#### INFORMATION SHOWN:
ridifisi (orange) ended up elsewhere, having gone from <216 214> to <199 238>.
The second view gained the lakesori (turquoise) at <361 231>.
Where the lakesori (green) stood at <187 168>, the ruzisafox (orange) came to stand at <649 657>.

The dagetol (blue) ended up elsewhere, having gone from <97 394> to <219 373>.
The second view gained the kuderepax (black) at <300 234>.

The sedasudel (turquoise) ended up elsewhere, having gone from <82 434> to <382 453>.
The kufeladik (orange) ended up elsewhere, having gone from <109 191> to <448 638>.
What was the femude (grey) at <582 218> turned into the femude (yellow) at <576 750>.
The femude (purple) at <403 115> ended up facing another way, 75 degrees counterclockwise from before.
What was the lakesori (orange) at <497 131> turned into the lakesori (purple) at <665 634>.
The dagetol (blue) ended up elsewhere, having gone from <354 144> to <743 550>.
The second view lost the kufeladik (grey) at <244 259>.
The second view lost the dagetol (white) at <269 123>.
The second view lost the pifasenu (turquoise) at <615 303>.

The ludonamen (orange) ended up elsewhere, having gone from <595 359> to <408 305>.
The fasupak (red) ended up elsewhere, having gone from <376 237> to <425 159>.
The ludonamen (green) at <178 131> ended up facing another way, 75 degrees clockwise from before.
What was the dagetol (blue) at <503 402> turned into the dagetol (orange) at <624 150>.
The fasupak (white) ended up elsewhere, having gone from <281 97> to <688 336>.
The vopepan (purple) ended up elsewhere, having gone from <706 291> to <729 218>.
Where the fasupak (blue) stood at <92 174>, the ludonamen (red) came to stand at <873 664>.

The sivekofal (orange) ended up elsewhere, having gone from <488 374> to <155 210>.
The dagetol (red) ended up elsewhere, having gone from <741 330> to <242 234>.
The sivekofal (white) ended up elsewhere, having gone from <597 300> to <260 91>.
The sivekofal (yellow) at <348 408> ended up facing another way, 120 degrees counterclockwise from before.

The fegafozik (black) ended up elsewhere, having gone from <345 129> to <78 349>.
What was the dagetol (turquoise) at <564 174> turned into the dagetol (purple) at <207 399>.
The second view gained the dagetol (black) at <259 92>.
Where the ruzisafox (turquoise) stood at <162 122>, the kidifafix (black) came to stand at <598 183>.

#### TRY IT:
Report each line above containing the string "before".

#### YOUR SOLUTION:
The femude (purple) at <403 115> ended up facing another way, 75 degrees counterclockwise from before.
The ludonamen (green) at <178 131> ended up facing another way, 75 degrees clockwise from before.
The sivekofal (yellow) at <348 408> ended up facing another way, 120 degrees counterclockwise from before.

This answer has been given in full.